::: DATA :::
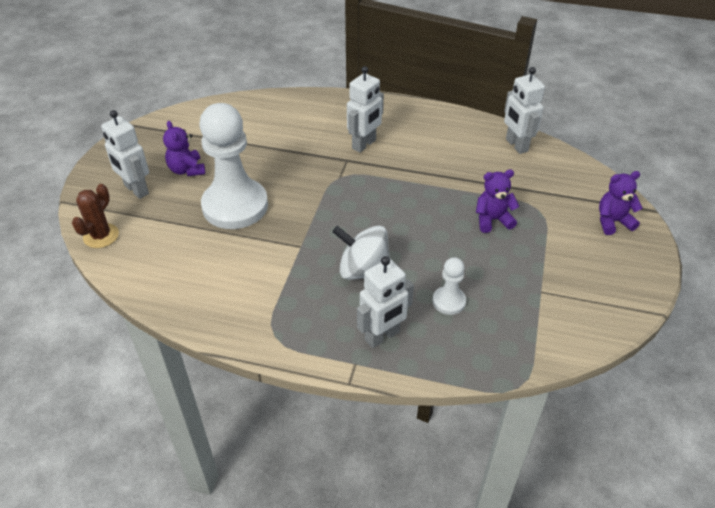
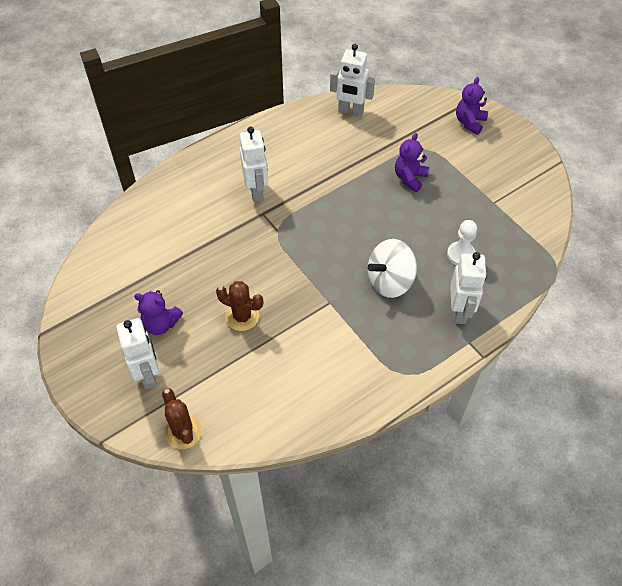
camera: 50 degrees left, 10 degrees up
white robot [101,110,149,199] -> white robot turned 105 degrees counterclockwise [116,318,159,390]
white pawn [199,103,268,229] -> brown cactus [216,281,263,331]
:::
::: DATA :::
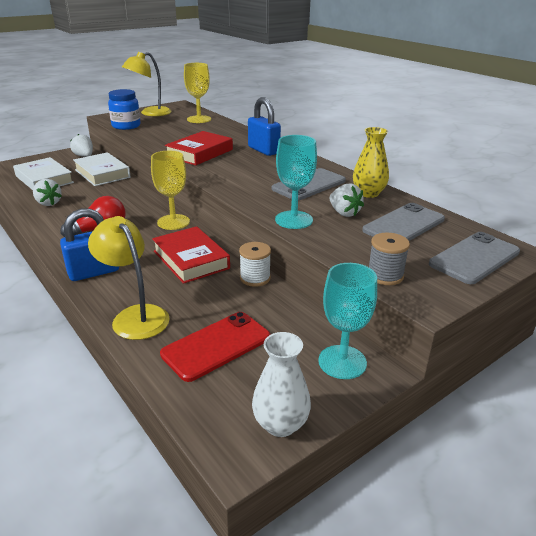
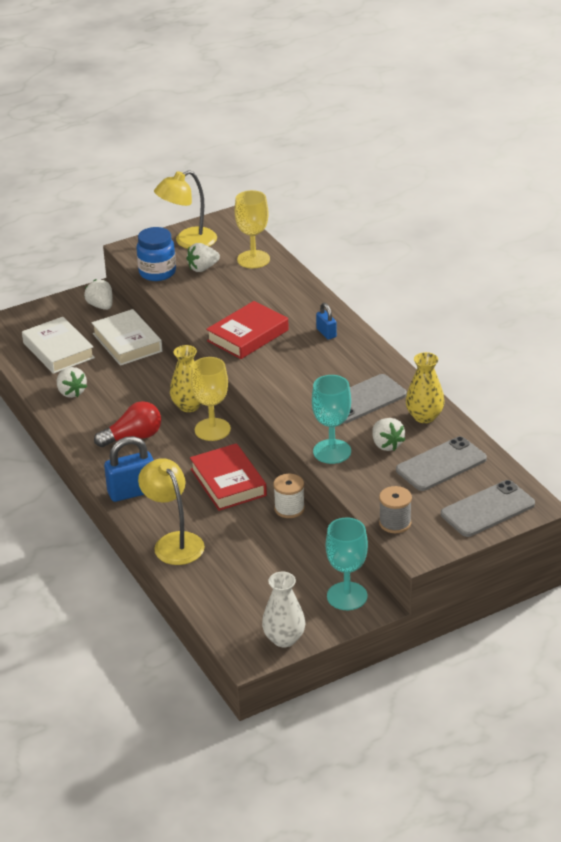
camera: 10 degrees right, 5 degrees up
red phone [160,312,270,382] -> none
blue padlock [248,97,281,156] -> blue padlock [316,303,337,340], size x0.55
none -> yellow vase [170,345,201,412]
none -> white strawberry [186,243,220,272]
:::
::: DATA :::
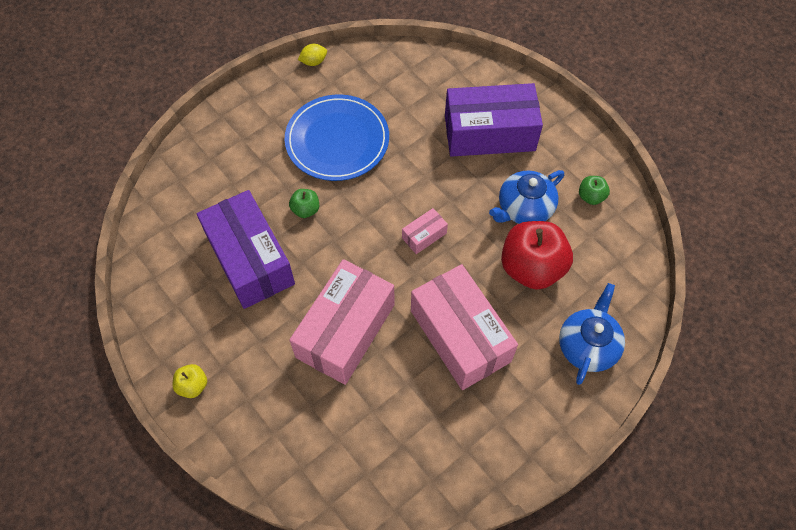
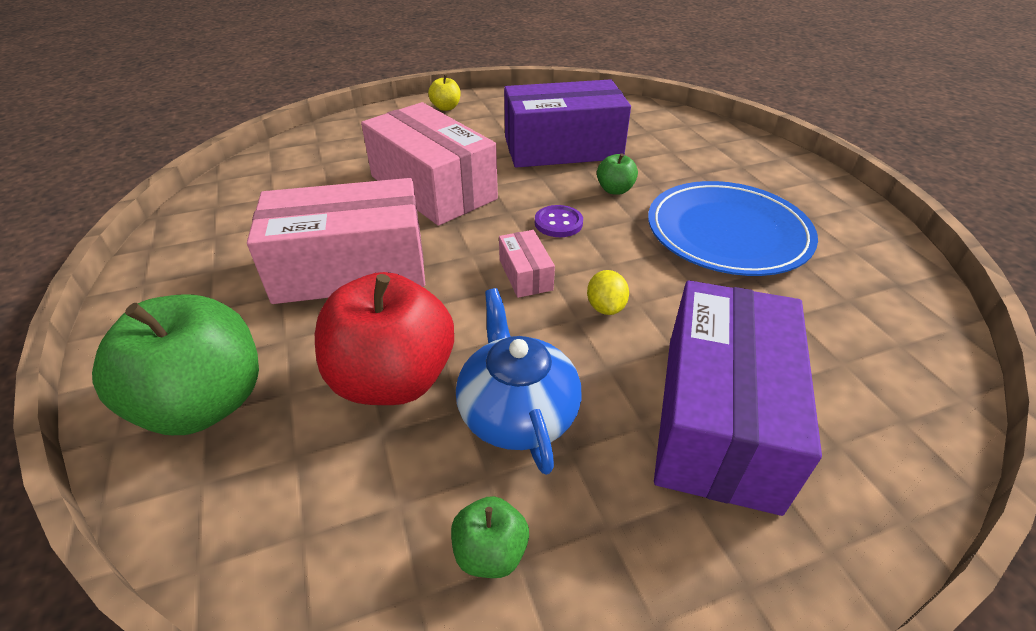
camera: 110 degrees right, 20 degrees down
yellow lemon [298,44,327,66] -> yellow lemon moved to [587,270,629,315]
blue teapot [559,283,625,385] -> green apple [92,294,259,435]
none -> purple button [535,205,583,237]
:::
## ACTIVITY
Your answer should be the lines of the listing above between the line holding "camera: 10 degrees right, 5 degrees up" and the line holding "none -> white strawberry [186,243,220,272]", inclusive, restated word for word and alone.

## TASK RESULT
camera: 10 degrees right, 5 degrees up
red phone [160,312,270,382] -> none
blue padlock [248,97,281,156] -> blue padlock [316,303,337,340], size x0.55
none -> yellow vase [170,345,201,412]
none -> white strawberry [186,243,220,272]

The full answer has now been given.